§ What you are asked to do: Copy every line from the data below in which the string "none" can be found.

[Opening Dataset section]

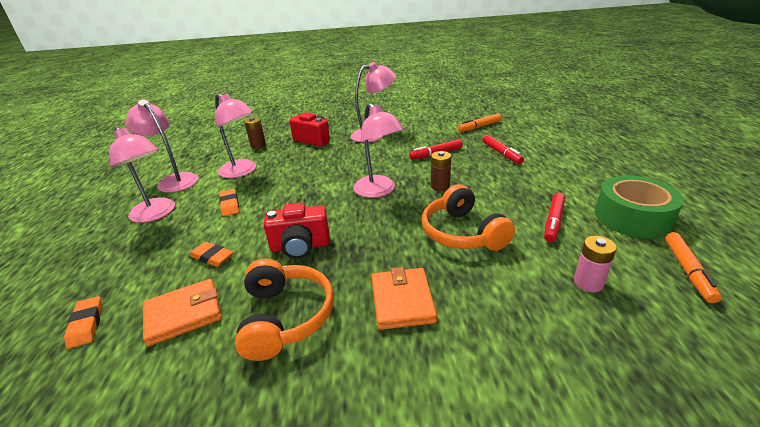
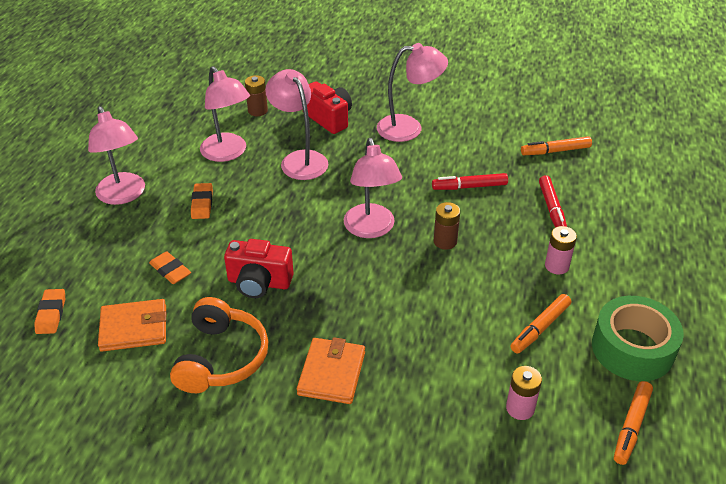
camera: 15 degrees right, 10 degrees up
(174, 180) = (149, 147): pink lamp -> pink lamp (299, 159)
(462, 233) = (432, 314): orange headphones -> none
(532, 182) = (556, 266): none -> pink battery
(553, 221) = (540, 328): red marker -> orange marker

[Closing Dataset section]

§ Task solution:
(462, 233) = (432, 314): orange headphones -> none
(532, 182) = (556, 266): none -> pink battery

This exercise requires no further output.